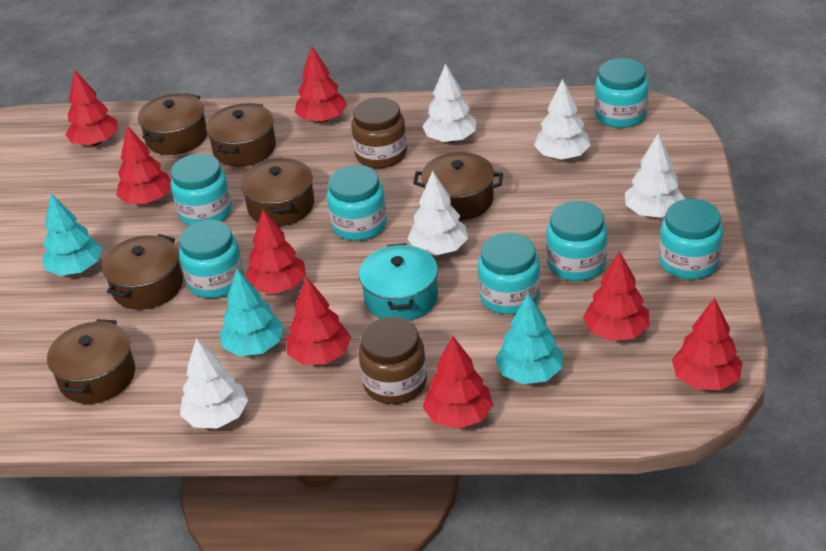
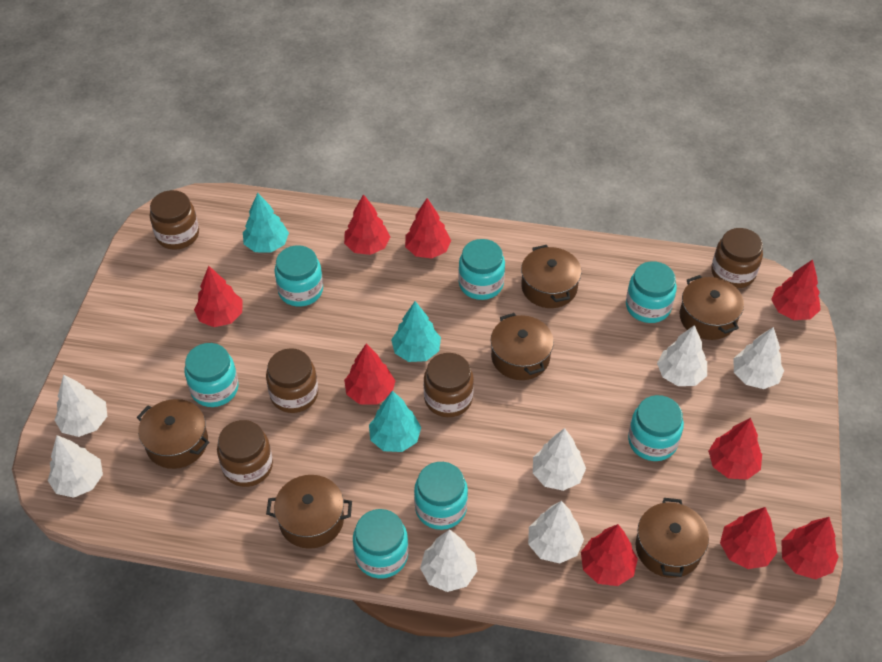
brown jar: 2 -> 5
red tree: 8 -> 9
turquoise pot: 1 -> 0
white tree: 5 -> 7

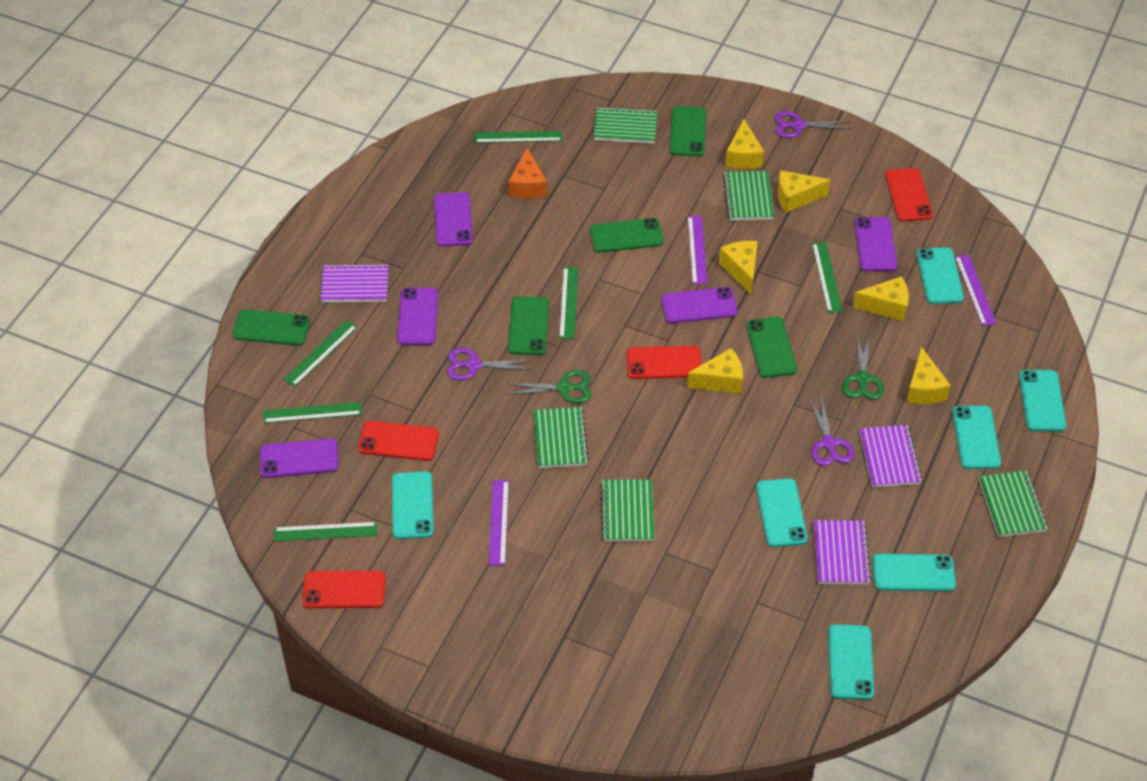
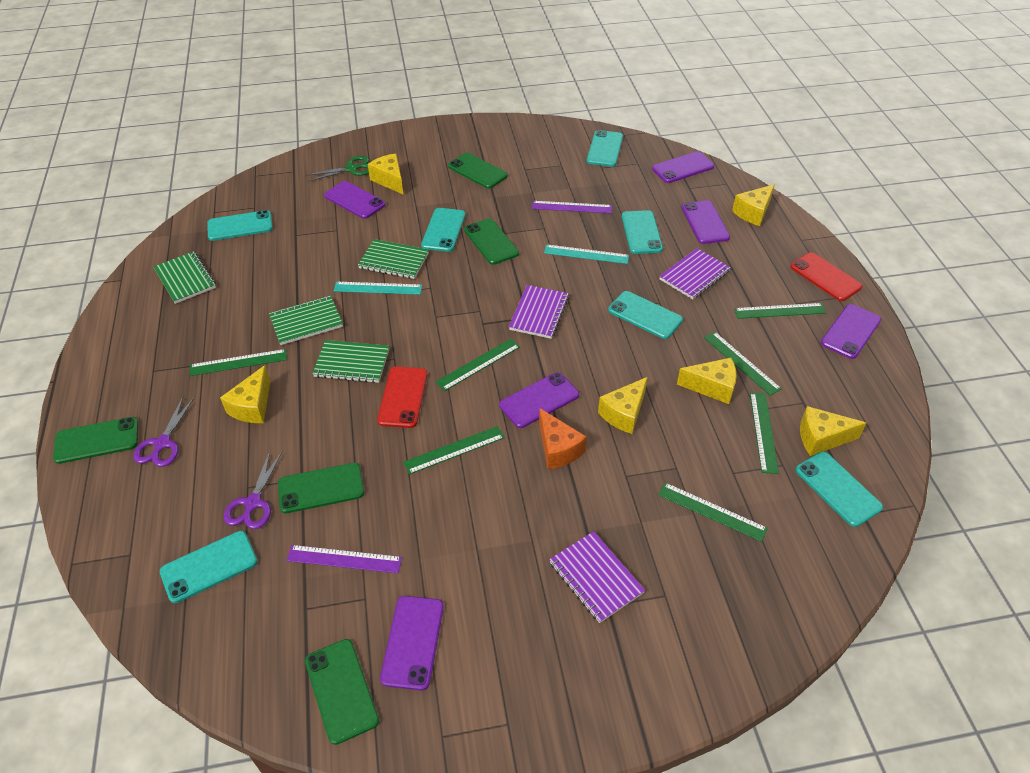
green notebook: 5 -> 4
green ruler: 6 -> 7
green scissors: 2 -> 1
purple phone: 5 -> 6
purple ruler: 3 -> 2
purple scissors: 3 -> 2
red phone: 4 -> 2
turquoise ruler: 0 -> 2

-.-.-

▶ **Problem description**
Going through the records above, count the lines that include the word "scissors". Give the number alone.

▶ **Exercise output**
2